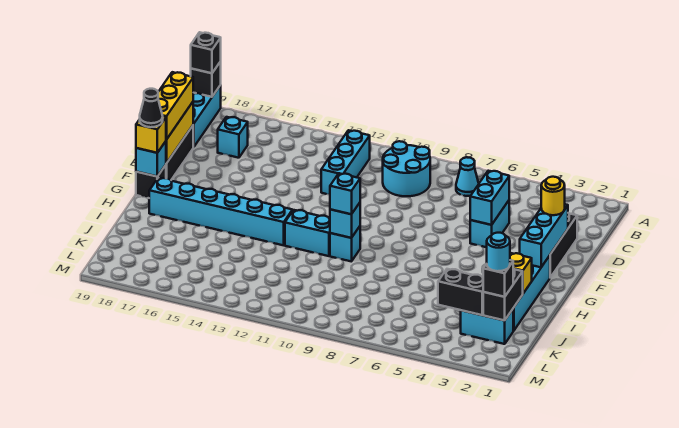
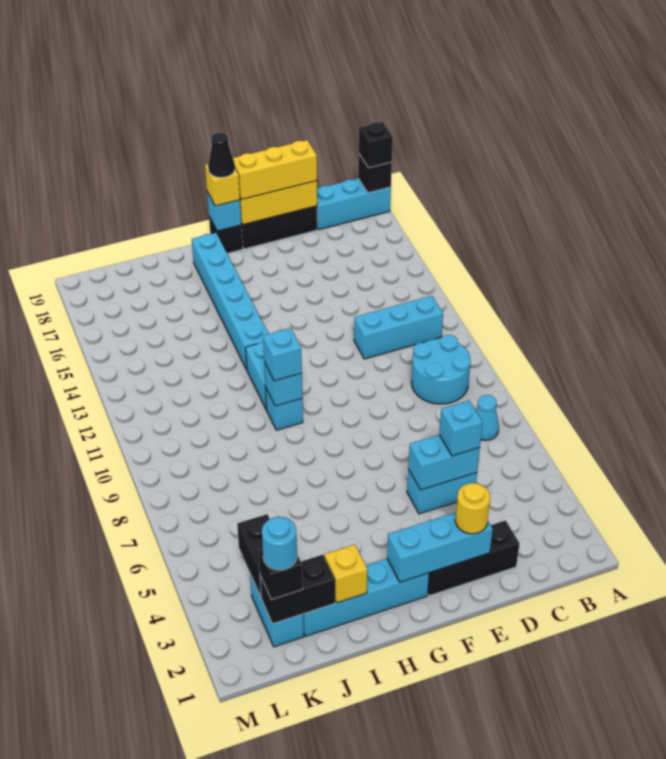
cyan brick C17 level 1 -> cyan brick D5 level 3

◆ ◆ ◆ ◆

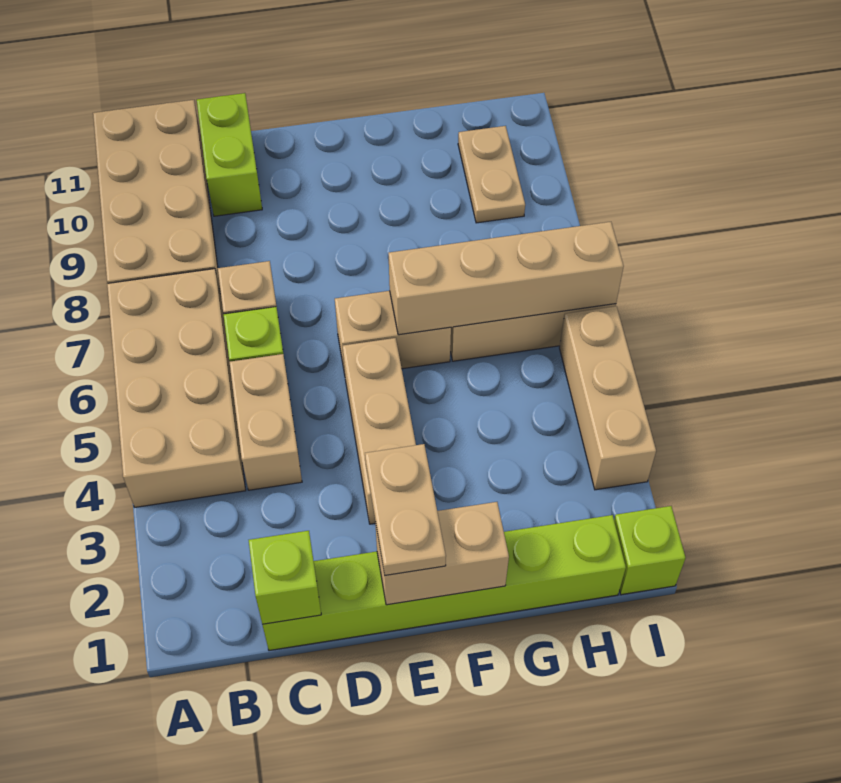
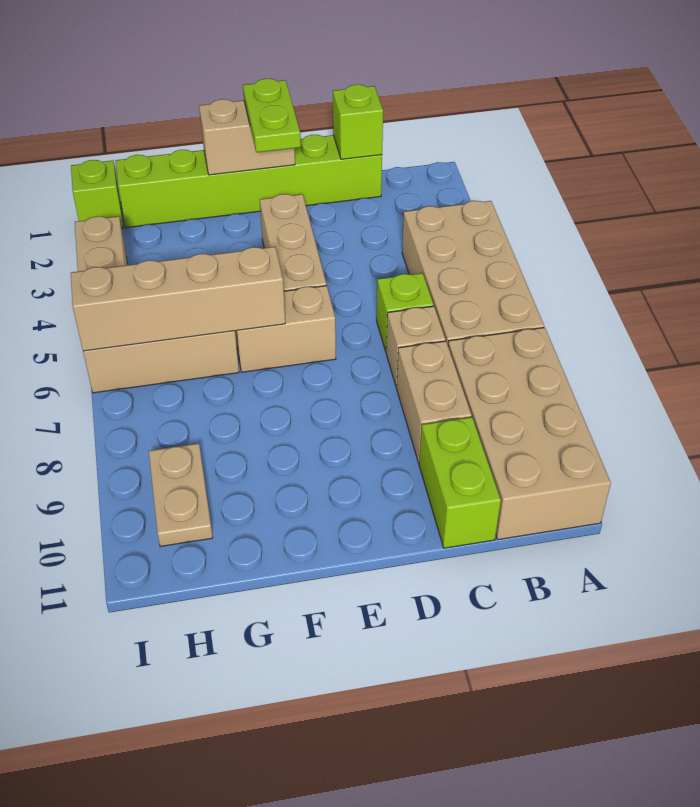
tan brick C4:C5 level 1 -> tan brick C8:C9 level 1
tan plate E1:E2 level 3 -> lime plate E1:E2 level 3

◆ ◆ ◆ ◆

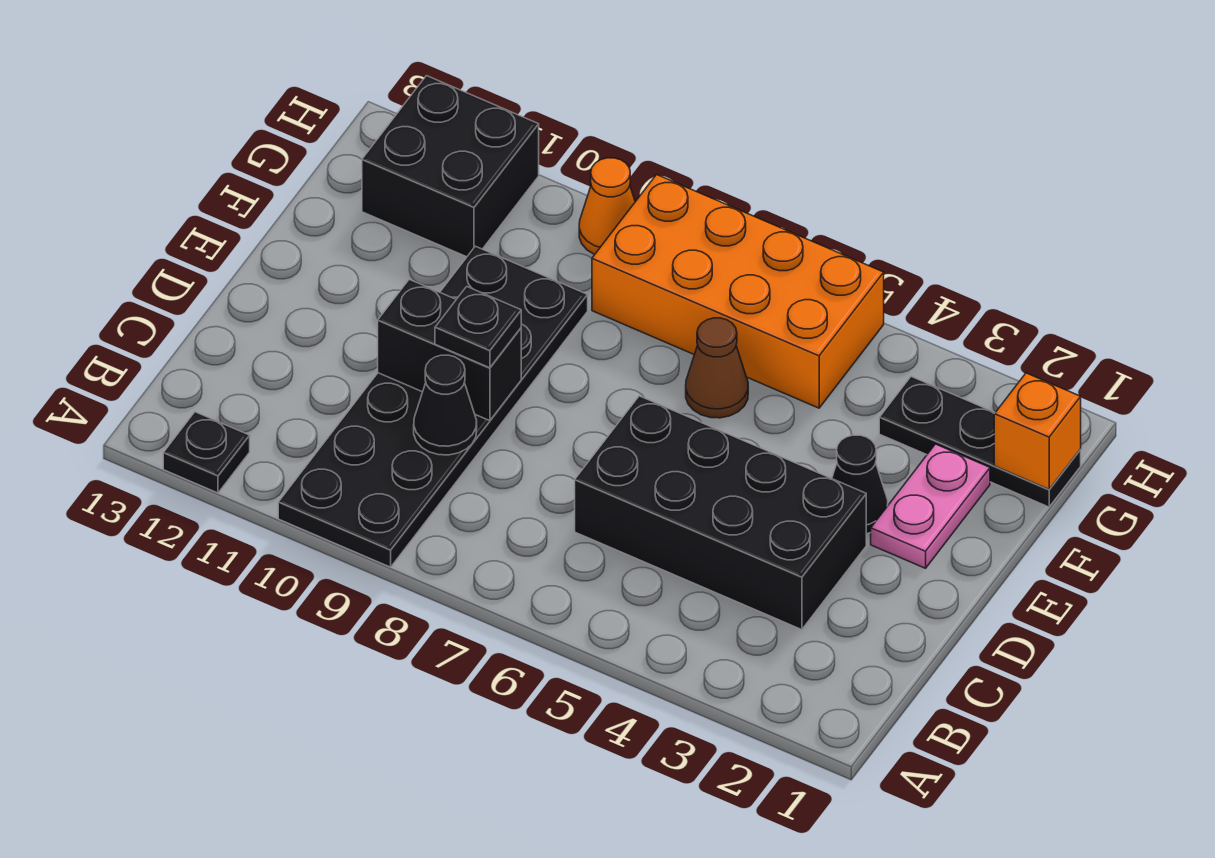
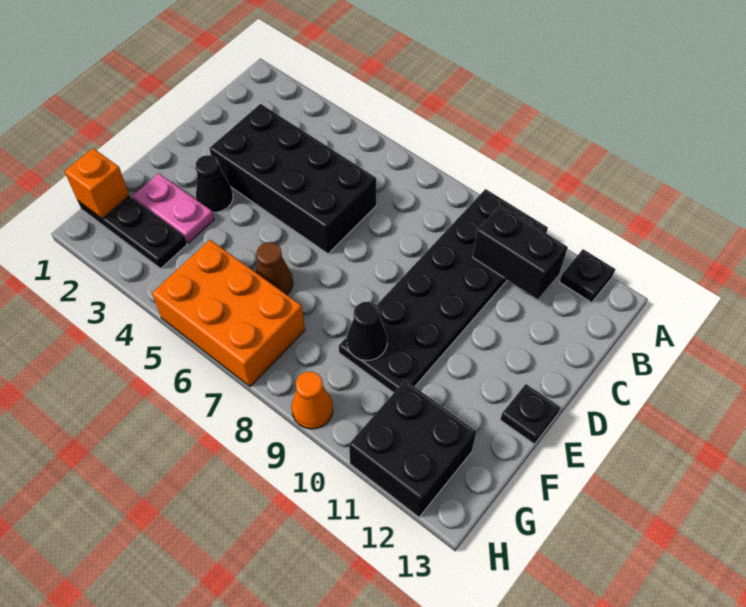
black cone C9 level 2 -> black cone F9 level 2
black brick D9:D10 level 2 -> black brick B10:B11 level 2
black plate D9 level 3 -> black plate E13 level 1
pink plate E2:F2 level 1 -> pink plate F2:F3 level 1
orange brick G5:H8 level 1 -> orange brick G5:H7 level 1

◆ ◆ ◆ ◆

Scan the lines above for "brick", then copy every one that has it.

cyan brick C17 level 1 -> cyan brick D5 level 3
tan brick C4:C5 level 1 -> tan brick C8:C9 level 1
black brick D9:D10 level 2 -> black brick B10:B11 level 2
orange brick G5:H8 level 1 -> orange brick G5:H7 level 1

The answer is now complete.